_EXERCISE REQUIREMENTS:_
Word for word, restate every entry shown below.

[Start of section]

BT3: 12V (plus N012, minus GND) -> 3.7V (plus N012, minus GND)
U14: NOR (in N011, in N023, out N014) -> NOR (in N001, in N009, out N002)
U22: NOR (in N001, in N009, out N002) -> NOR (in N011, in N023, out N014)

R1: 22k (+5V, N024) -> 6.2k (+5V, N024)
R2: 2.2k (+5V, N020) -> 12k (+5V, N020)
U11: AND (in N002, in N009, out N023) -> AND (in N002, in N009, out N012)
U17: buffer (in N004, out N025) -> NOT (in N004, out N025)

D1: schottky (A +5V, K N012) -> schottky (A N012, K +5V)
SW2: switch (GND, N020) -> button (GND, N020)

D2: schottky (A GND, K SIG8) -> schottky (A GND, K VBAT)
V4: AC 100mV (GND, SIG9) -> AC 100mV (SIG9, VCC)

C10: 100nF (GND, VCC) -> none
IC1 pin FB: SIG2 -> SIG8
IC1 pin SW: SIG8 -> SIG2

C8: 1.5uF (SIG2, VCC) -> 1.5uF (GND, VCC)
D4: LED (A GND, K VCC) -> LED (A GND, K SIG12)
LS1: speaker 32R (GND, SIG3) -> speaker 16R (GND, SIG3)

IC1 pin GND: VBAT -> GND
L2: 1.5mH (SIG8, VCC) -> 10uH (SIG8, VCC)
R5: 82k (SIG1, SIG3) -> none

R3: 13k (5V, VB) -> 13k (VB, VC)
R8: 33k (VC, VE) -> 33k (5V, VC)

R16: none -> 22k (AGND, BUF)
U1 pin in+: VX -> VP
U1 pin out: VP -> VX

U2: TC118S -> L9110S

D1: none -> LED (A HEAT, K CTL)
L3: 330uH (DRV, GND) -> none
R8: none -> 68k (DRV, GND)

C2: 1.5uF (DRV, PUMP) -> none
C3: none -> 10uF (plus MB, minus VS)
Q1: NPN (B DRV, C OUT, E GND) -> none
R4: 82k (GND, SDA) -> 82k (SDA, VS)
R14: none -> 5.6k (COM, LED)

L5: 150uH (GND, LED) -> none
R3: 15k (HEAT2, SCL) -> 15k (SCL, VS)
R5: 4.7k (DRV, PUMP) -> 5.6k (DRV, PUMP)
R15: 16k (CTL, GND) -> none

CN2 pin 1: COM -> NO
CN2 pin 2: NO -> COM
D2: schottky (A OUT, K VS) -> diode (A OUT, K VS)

[End of section]

_FINISHED EXERCISE:_
BT3: 12V (plus N012, minus GND) -> 3.7V (plus N012, minus GND)
U14: NOR (in N011, in N023, out N014) -> NOR (in N001, in N009, out N002)
U22: NOR (in N001, in N009, out N002) -> NOR (in N011, in N023, out N014)

R1: 22k (+5V, N024) -> 6.2k (+5V, N024)
R2: 2.2k (+5V, N020) -> 12k (+5V, N020)
U11: AND (in N002, in N009, out N023) -> AND (in N002, in N009, out N012)
U17: buffer (in N004, out N025) -> NOT (in N004, out N025)

D1: schottky (A +5V, K N012) -> schottky (A N012, K +5V)
SW2: switch (GND, N020) -> button (GND, N020)

D2: schottky (A GND, K SIG8) -> schottky (A GND, K VBAT)
V4: AC 100mV (GND, SIG9) -> AC 100mV (SIG9, VCC)

C10: 100nF (GND, VCC) -> none
IC1 pin FB: SIG2 -> SIG8
IC1 pin SW: SIG8 -> SIG2

C8: 1.5uF (SIG2, VCC) -> 1.5uF (GND, VCC)
D4: LED (A GND, K VCC) -> LED (A GND, K SIG12)
LS1: speaker 32R (GND, SIG3) -> speaker 16R (GND, SIG3)

IC1 pin GND: VBAT -> GND
L2: 1.5mH (SIG8, VCC) -> 10uH (SIG8, VCC)
R5: 82k (SIG1, SIG3) -> none

R3: 13k (5V, VB) -> 13k (VB, VC)
R8: 33k (VC, VE) -> 33k (5V, VC)

R16: none -> 22k (AGND, BUF)
U1 pin in+: VX -> VP
U1 pin out: VP -> VX

U2: TC118S -> L9110S

D1: none -> LED (A HEAT, K CTL)
L3: 330uH (DRV, GND) -> none
R8: none -> 68k (DRV, GND)

C2: 1.5uF (DRV, PUMP) -> none
C3: none -> 10uF (plus MB, minus VS)
Q1: NPN (B DRV, C OUT, E GND) -> none
R4: 82k (GND, SDA) -> 82k (SDA, VS)
R14: none -> 5.6k (COM, LED)

L5: 150uH (GND, LED) -> none
R3: 15k (HEAT2, SCL) -> 15k (SCL, VS)
R5: 4.7k (DRV, PUMP) -> 5.6k (DRV, PUMP)
R15: 16k (CTL, GND) -> none

CN2 pin 1: COM -> NO
CN2 pin 2: NO -> COM
D2: schottky (A OUT, K VS) -> diode (A OUT, K VS)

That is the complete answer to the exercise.